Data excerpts

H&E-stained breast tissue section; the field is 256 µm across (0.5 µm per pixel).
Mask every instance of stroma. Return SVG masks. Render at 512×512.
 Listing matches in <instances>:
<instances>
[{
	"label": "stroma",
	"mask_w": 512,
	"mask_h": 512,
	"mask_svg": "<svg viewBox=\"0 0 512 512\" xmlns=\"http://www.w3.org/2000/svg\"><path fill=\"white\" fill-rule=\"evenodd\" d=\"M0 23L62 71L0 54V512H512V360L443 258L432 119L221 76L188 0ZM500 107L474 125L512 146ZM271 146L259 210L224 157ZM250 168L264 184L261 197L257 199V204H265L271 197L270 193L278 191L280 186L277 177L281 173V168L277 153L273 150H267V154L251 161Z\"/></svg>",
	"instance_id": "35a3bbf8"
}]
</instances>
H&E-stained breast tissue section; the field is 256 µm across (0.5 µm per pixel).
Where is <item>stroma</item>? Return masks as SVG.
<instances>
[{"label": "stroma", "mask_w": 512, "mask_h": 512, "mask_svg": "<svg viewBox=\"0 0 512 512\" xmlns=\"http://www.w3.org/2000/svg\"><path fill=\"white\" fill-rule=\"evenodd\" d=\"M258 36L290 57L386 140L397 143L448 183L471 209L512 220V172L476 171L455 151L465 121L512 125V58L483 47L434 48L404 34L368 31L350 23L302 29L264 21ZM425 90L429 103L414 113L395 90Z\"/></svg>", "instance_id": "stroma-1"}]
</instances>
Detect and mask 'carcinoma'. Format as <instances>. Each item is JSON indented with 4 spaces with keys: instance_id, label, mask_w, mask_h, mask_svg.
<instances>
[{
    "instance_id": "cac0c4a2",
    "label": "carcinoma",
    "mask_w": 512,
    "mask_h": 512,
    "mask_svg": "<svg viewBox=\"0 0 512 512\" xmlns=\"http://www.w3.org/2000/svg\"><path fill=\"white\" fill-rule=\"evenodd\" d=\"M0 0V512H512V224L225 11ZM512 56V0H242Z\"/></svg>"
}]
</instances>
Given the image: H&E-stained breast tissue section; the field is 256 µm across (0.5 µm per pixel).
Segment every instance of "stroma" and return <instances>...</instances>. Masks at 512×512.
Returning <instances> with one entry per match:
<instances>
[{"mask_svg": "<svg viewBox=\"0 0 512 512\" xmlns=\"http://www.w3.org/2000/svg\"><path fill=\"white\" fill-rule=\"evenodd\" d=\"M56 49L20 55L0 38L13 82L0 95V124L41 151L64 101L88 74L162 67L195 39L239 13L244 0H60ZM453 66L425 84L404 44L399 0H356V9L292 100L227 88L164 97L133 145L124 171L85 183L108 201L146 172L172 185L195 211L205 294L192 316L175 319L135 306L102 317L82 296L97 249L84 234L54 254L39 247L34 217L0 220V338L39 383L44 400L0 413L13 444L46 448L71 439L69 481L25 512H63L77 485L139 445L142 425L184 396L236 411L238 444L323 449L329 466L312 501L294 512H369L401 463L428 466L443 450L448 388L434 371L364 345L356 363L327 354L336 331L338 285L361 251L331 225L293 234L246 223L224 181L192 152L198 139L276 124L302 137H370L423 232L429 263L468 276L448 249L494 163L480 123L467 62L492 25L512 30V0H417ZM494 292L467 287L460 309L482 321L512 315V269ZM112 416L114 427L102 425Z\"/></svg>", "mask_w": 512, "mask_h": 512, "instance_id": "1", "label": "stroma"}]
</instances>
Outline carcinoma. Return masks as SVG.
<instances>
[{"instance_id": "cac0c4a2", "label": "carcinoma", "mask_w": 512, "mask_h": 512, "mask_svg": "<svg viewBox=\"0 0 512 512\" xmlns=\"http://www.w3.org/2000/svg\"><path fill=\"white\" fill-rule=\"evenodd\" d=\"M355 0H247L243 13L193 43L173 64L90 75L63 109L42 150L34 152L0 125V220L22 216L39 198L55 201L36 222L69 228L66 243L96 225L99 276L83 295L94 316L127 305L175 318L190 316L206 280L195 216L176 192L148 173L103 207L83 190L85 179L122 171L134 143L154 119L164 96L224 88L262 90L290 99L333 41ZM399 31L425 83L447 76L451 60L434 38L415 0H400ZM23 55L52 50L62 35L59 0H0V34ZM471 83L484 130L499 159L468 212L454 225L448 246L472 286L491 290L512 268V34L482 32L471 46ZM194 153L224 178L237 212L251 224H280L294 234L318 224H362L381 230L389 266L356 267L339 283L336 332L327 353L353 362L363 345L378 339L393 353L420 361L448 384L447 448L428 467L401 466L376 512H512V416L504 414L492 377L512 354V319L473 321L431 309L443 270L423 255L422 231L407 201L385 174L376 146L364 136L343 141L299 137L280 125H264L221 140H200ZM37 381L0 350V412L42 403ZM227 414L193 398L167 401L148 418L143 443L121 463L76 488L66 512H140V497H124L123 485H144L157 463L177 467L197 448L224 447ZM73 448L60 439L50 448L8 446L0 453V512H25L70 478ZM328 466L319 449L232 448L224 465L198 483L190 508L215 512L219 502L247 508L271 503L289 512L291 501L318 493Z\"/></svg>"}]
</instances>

TASK PROMPT -> Repeat the records above exactly, leaving none out.

RESPONSE ->
H&E-stained breast tissue section; the field is 256 µm across (0.5 µm per pixel).
Mask every instance of stroma. Return SVG masks. Render at 512×512.
 Listing matches in <instances>:
<instances>
[{
	"label": "stroma",
	"mask_w": 512,
	"mask_h": 512,
	"mask_svg": "<svg viewBox=\"0 0 512 512\" xmlns=\"http://www.w3.org/2000/svg\"><path fill=\"white\" fill-rule=\"evenodd\" d=\"M0 23L62 71L0 54V512H512V360L443 258L432 119L221 76L188 0ZM500 107L474 125L512 146ZM271 146L259 210L224 157ZM250 168L264 184L261 197L257 199V204H265L271 197L270 193L278 191L280 186L277 177L281 173V168L277 153L273 150H267V154L251 161Z\"/></svg>",
	"instance_id": "35a3bbf8"
}]
</instances>
H&E-stained breast tissue section; the field is 256 µm across (0.5 µm per pixel).
Where is <item>stroma</item>? Return masks as SVG.
<instances>
[{"label": "stroma", "mask_w": 512, "mask_h": 512, "mask_svg": "<svg viewBox=\"0 0 512 512\" xmlns=\"http://www.w3.org/2000/svg\"><path fill=\"white\" fill-rule=\"evenodd\" d=\"M258 36L290 57L386 140L397 143L448 183L471 209L512 220V172L476 171L455 151L465 121L512 125V58L483 47L434 48L404 34L368 31L350 23L302 29L264 21ZM425 90L429 103L414 113L395 90Z\"/></svg>", "instance_id": "stroma-1"}]
</instances>
Detect and mask 'carcinoma'. Format as <instances>. Each item is JSON indented with 4 spaces with keys: instance_id, label, mask_w, mask_h, mask_svg.
<instances>
[{
    "instance_id": "cac0c4a2",
    "label": "carcinoma",
    "mask_w": 512,
    "mask_h": 512,
    "mask_svg": "<svg viewBox=\"0 0 512 512\" xmlns=\"http://www.w3.org/2000/svg\"><path fill=\"white\" fill-rule=\"evenodd\" d=\"M0 0V512H512V224L225 11ZM512 56V0H242Z\"/></svg>"
}]
</instances>
Given the image: H&E-stained breast tissue section; the field is 256 µm across (0.5 µm per pixel).
Segment every instance of "stroma" and return <instances>...</instances>. Masks at 512×512.
Returning <instances> with one entry per match:
<instances>
[{"mask_svg": "<svg viewBox=\"0 0 512 512\" xmlns=\"http://www.w3.org/2000/svg\"><path fill=\"white\" fill-rule=\"evenodd\" d=\"M56 49L20 55L0 38L13 82L0 95V124L41 151L64 101L88 74L162 67L195 39L239 13L244 0H60ZM453 66L425 84L404 44L399 0H356V9L292 100L227 88L164 97L133 145L124 171L85 183L108 201L146 172L172 185L195 211L205 294L192 316L175 319L135 306L102 317L82 296L97 249L84 234L54 254L39 247L34 217L0 220V338L39 383L44 400L0 413L13 444L46 448L71 439L69 481L25 512H63L77 485L139 445L142 425L184 396L236 411L238 444L323 449L329 466L312 501L294 512H369L401 463L428 466L443 450L448 388L434 371L364 345L356 363L327 354L336 331L338 285L361 251L331 225L293 234L246 223L224 181L192 152L198 139L276 124L302 137H370L423 232L429 263L468 276L448 249L494 163L480 123L467 62L492 25L512 30V0H417ZM494 292L467 287L460 309L482 321L512 315V269ZM112 416L114 427L102 425Z\"/></svg>", "mask_w": 512, "mask_h": 512, "instance_id": "1", "label": "stroma"}]
</instances>
Outline carcinoma. Return masks as SVG.
<instances>
[{"instance_id": "cac0c4a2", "label": "carcinoma", "mask_w": 512, "mask_h": 512, "mask_svg": "<svg viewBox=\"0 0 512 512\" xmlns=\"http://www.w3.org/2000/svg\"><path fill=\"white\" fill-rule=\"evenodd\" d=\"M355 0H247L243 13L193 43L173 64L90 75L63 109L42 150L34 152L0 125V220L22 216L39 198L55 201L36 222L69 228L66 243L96 225L99 276L83 295L94 316L127 305L175 318L190 316L206 280L195 216L176 192L148 173L103 207L83 190L85 179L122 171L134 143L154 119L164 96L224 88L262 90L290 99L333 41ZM399 31L425 83L447 76L451 60L434 38L415 0H400ZM23 55L52 50L62 35L59 0H0V34ZM471 83L484 130L499 159L468 212L454 225L448 246L472 286L491 290L512 268V34L482 32L471 46ZM194 153L224 178L237 212L251 224H280L294 234L318 224H362L381 230L389 266L356 267L339 283L336 332L327 353L353 362L363 345L378 339L393 353L420 361L448 384L447 448L428 467L401 466L376 512H512V416L504 414L492 377L512 354V319L473 321L431 309L443 270L423 255L422 231L407 201L385 174L376 146L364 136L343 141L299 137L280 125H264L221 140H200ZM37 381L0 350V412L42 403ZM227 414L193 398L167 401L148 418L143 443L121 463L76 488L66 512H140V497H124L123 485H144L157 463L177 467L197 448L224 447ZM73 448L60 439L50 448L8 446L0 453V512H25L70 478ZM328 466L319 449L232 448L224 465L198 483L190 508L215 512L219 502L247 508L271 503L289 512L291 501L318 493Z\"/></svg>"}]
</instances>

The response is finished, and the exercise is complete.